━━━ Input

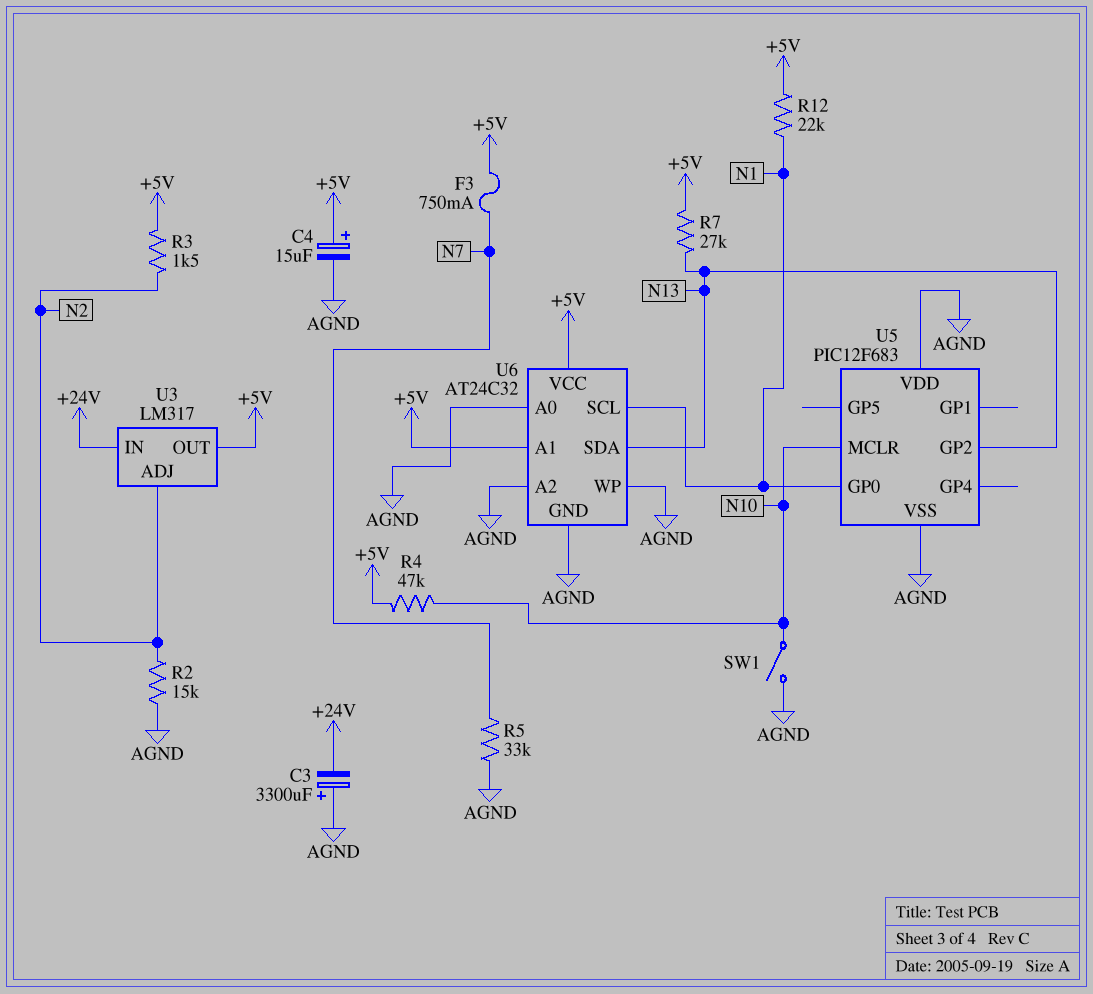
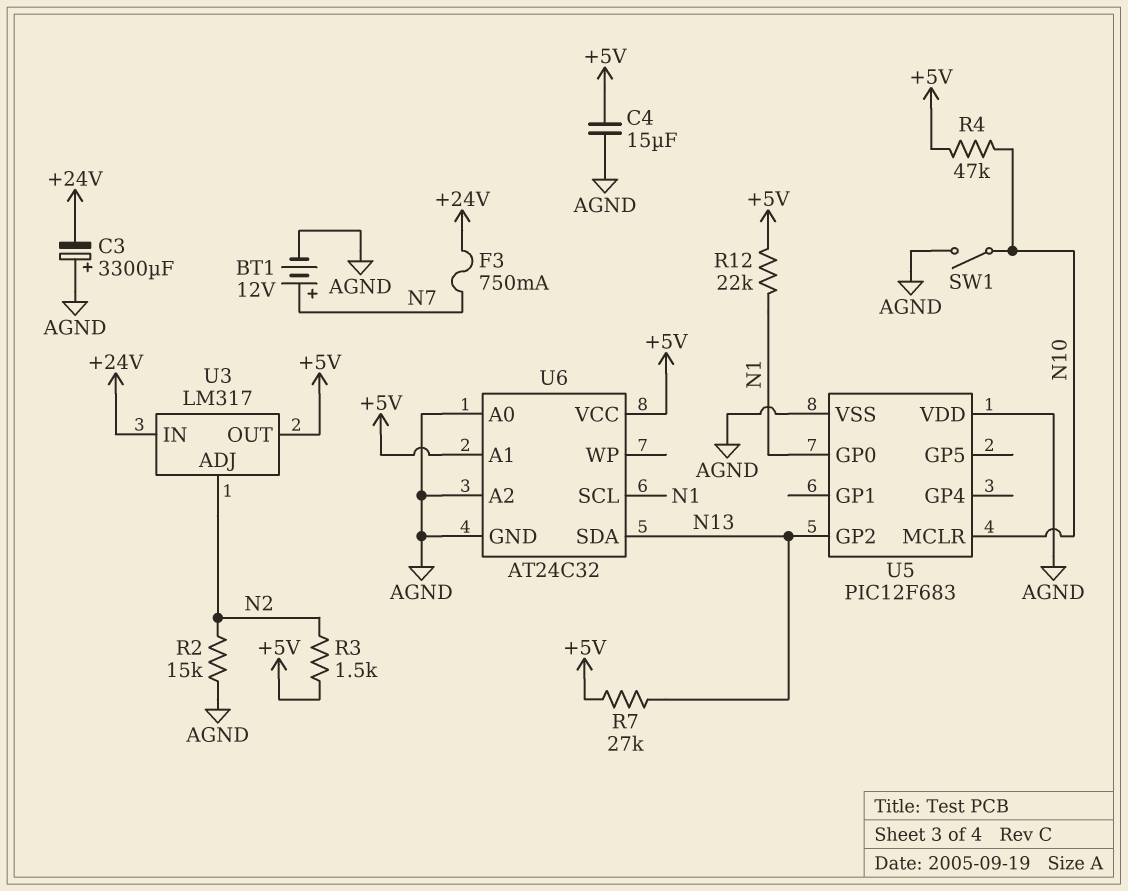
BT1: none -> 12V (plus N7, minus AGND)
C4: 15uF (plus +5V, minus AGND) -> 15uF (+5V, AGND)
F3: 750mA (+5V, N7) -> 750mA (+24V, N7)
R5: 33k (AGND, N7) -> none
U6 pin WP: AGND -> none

━━━━━━

Exercise directions: In the records above, return precisely the line containing "C4: 15uF (plus" and each line that comes after it, up to the final one.

Solution to this exercise:
C4: 15uF (plus +5V, minus AGND) -> 15uF (+5V, AGND)
F3: 750mA (+5V, N7) -> 750mA (+24V, N7)
R5: 33k (AGND, N7) -> none
U6 pin WP: AGND -> none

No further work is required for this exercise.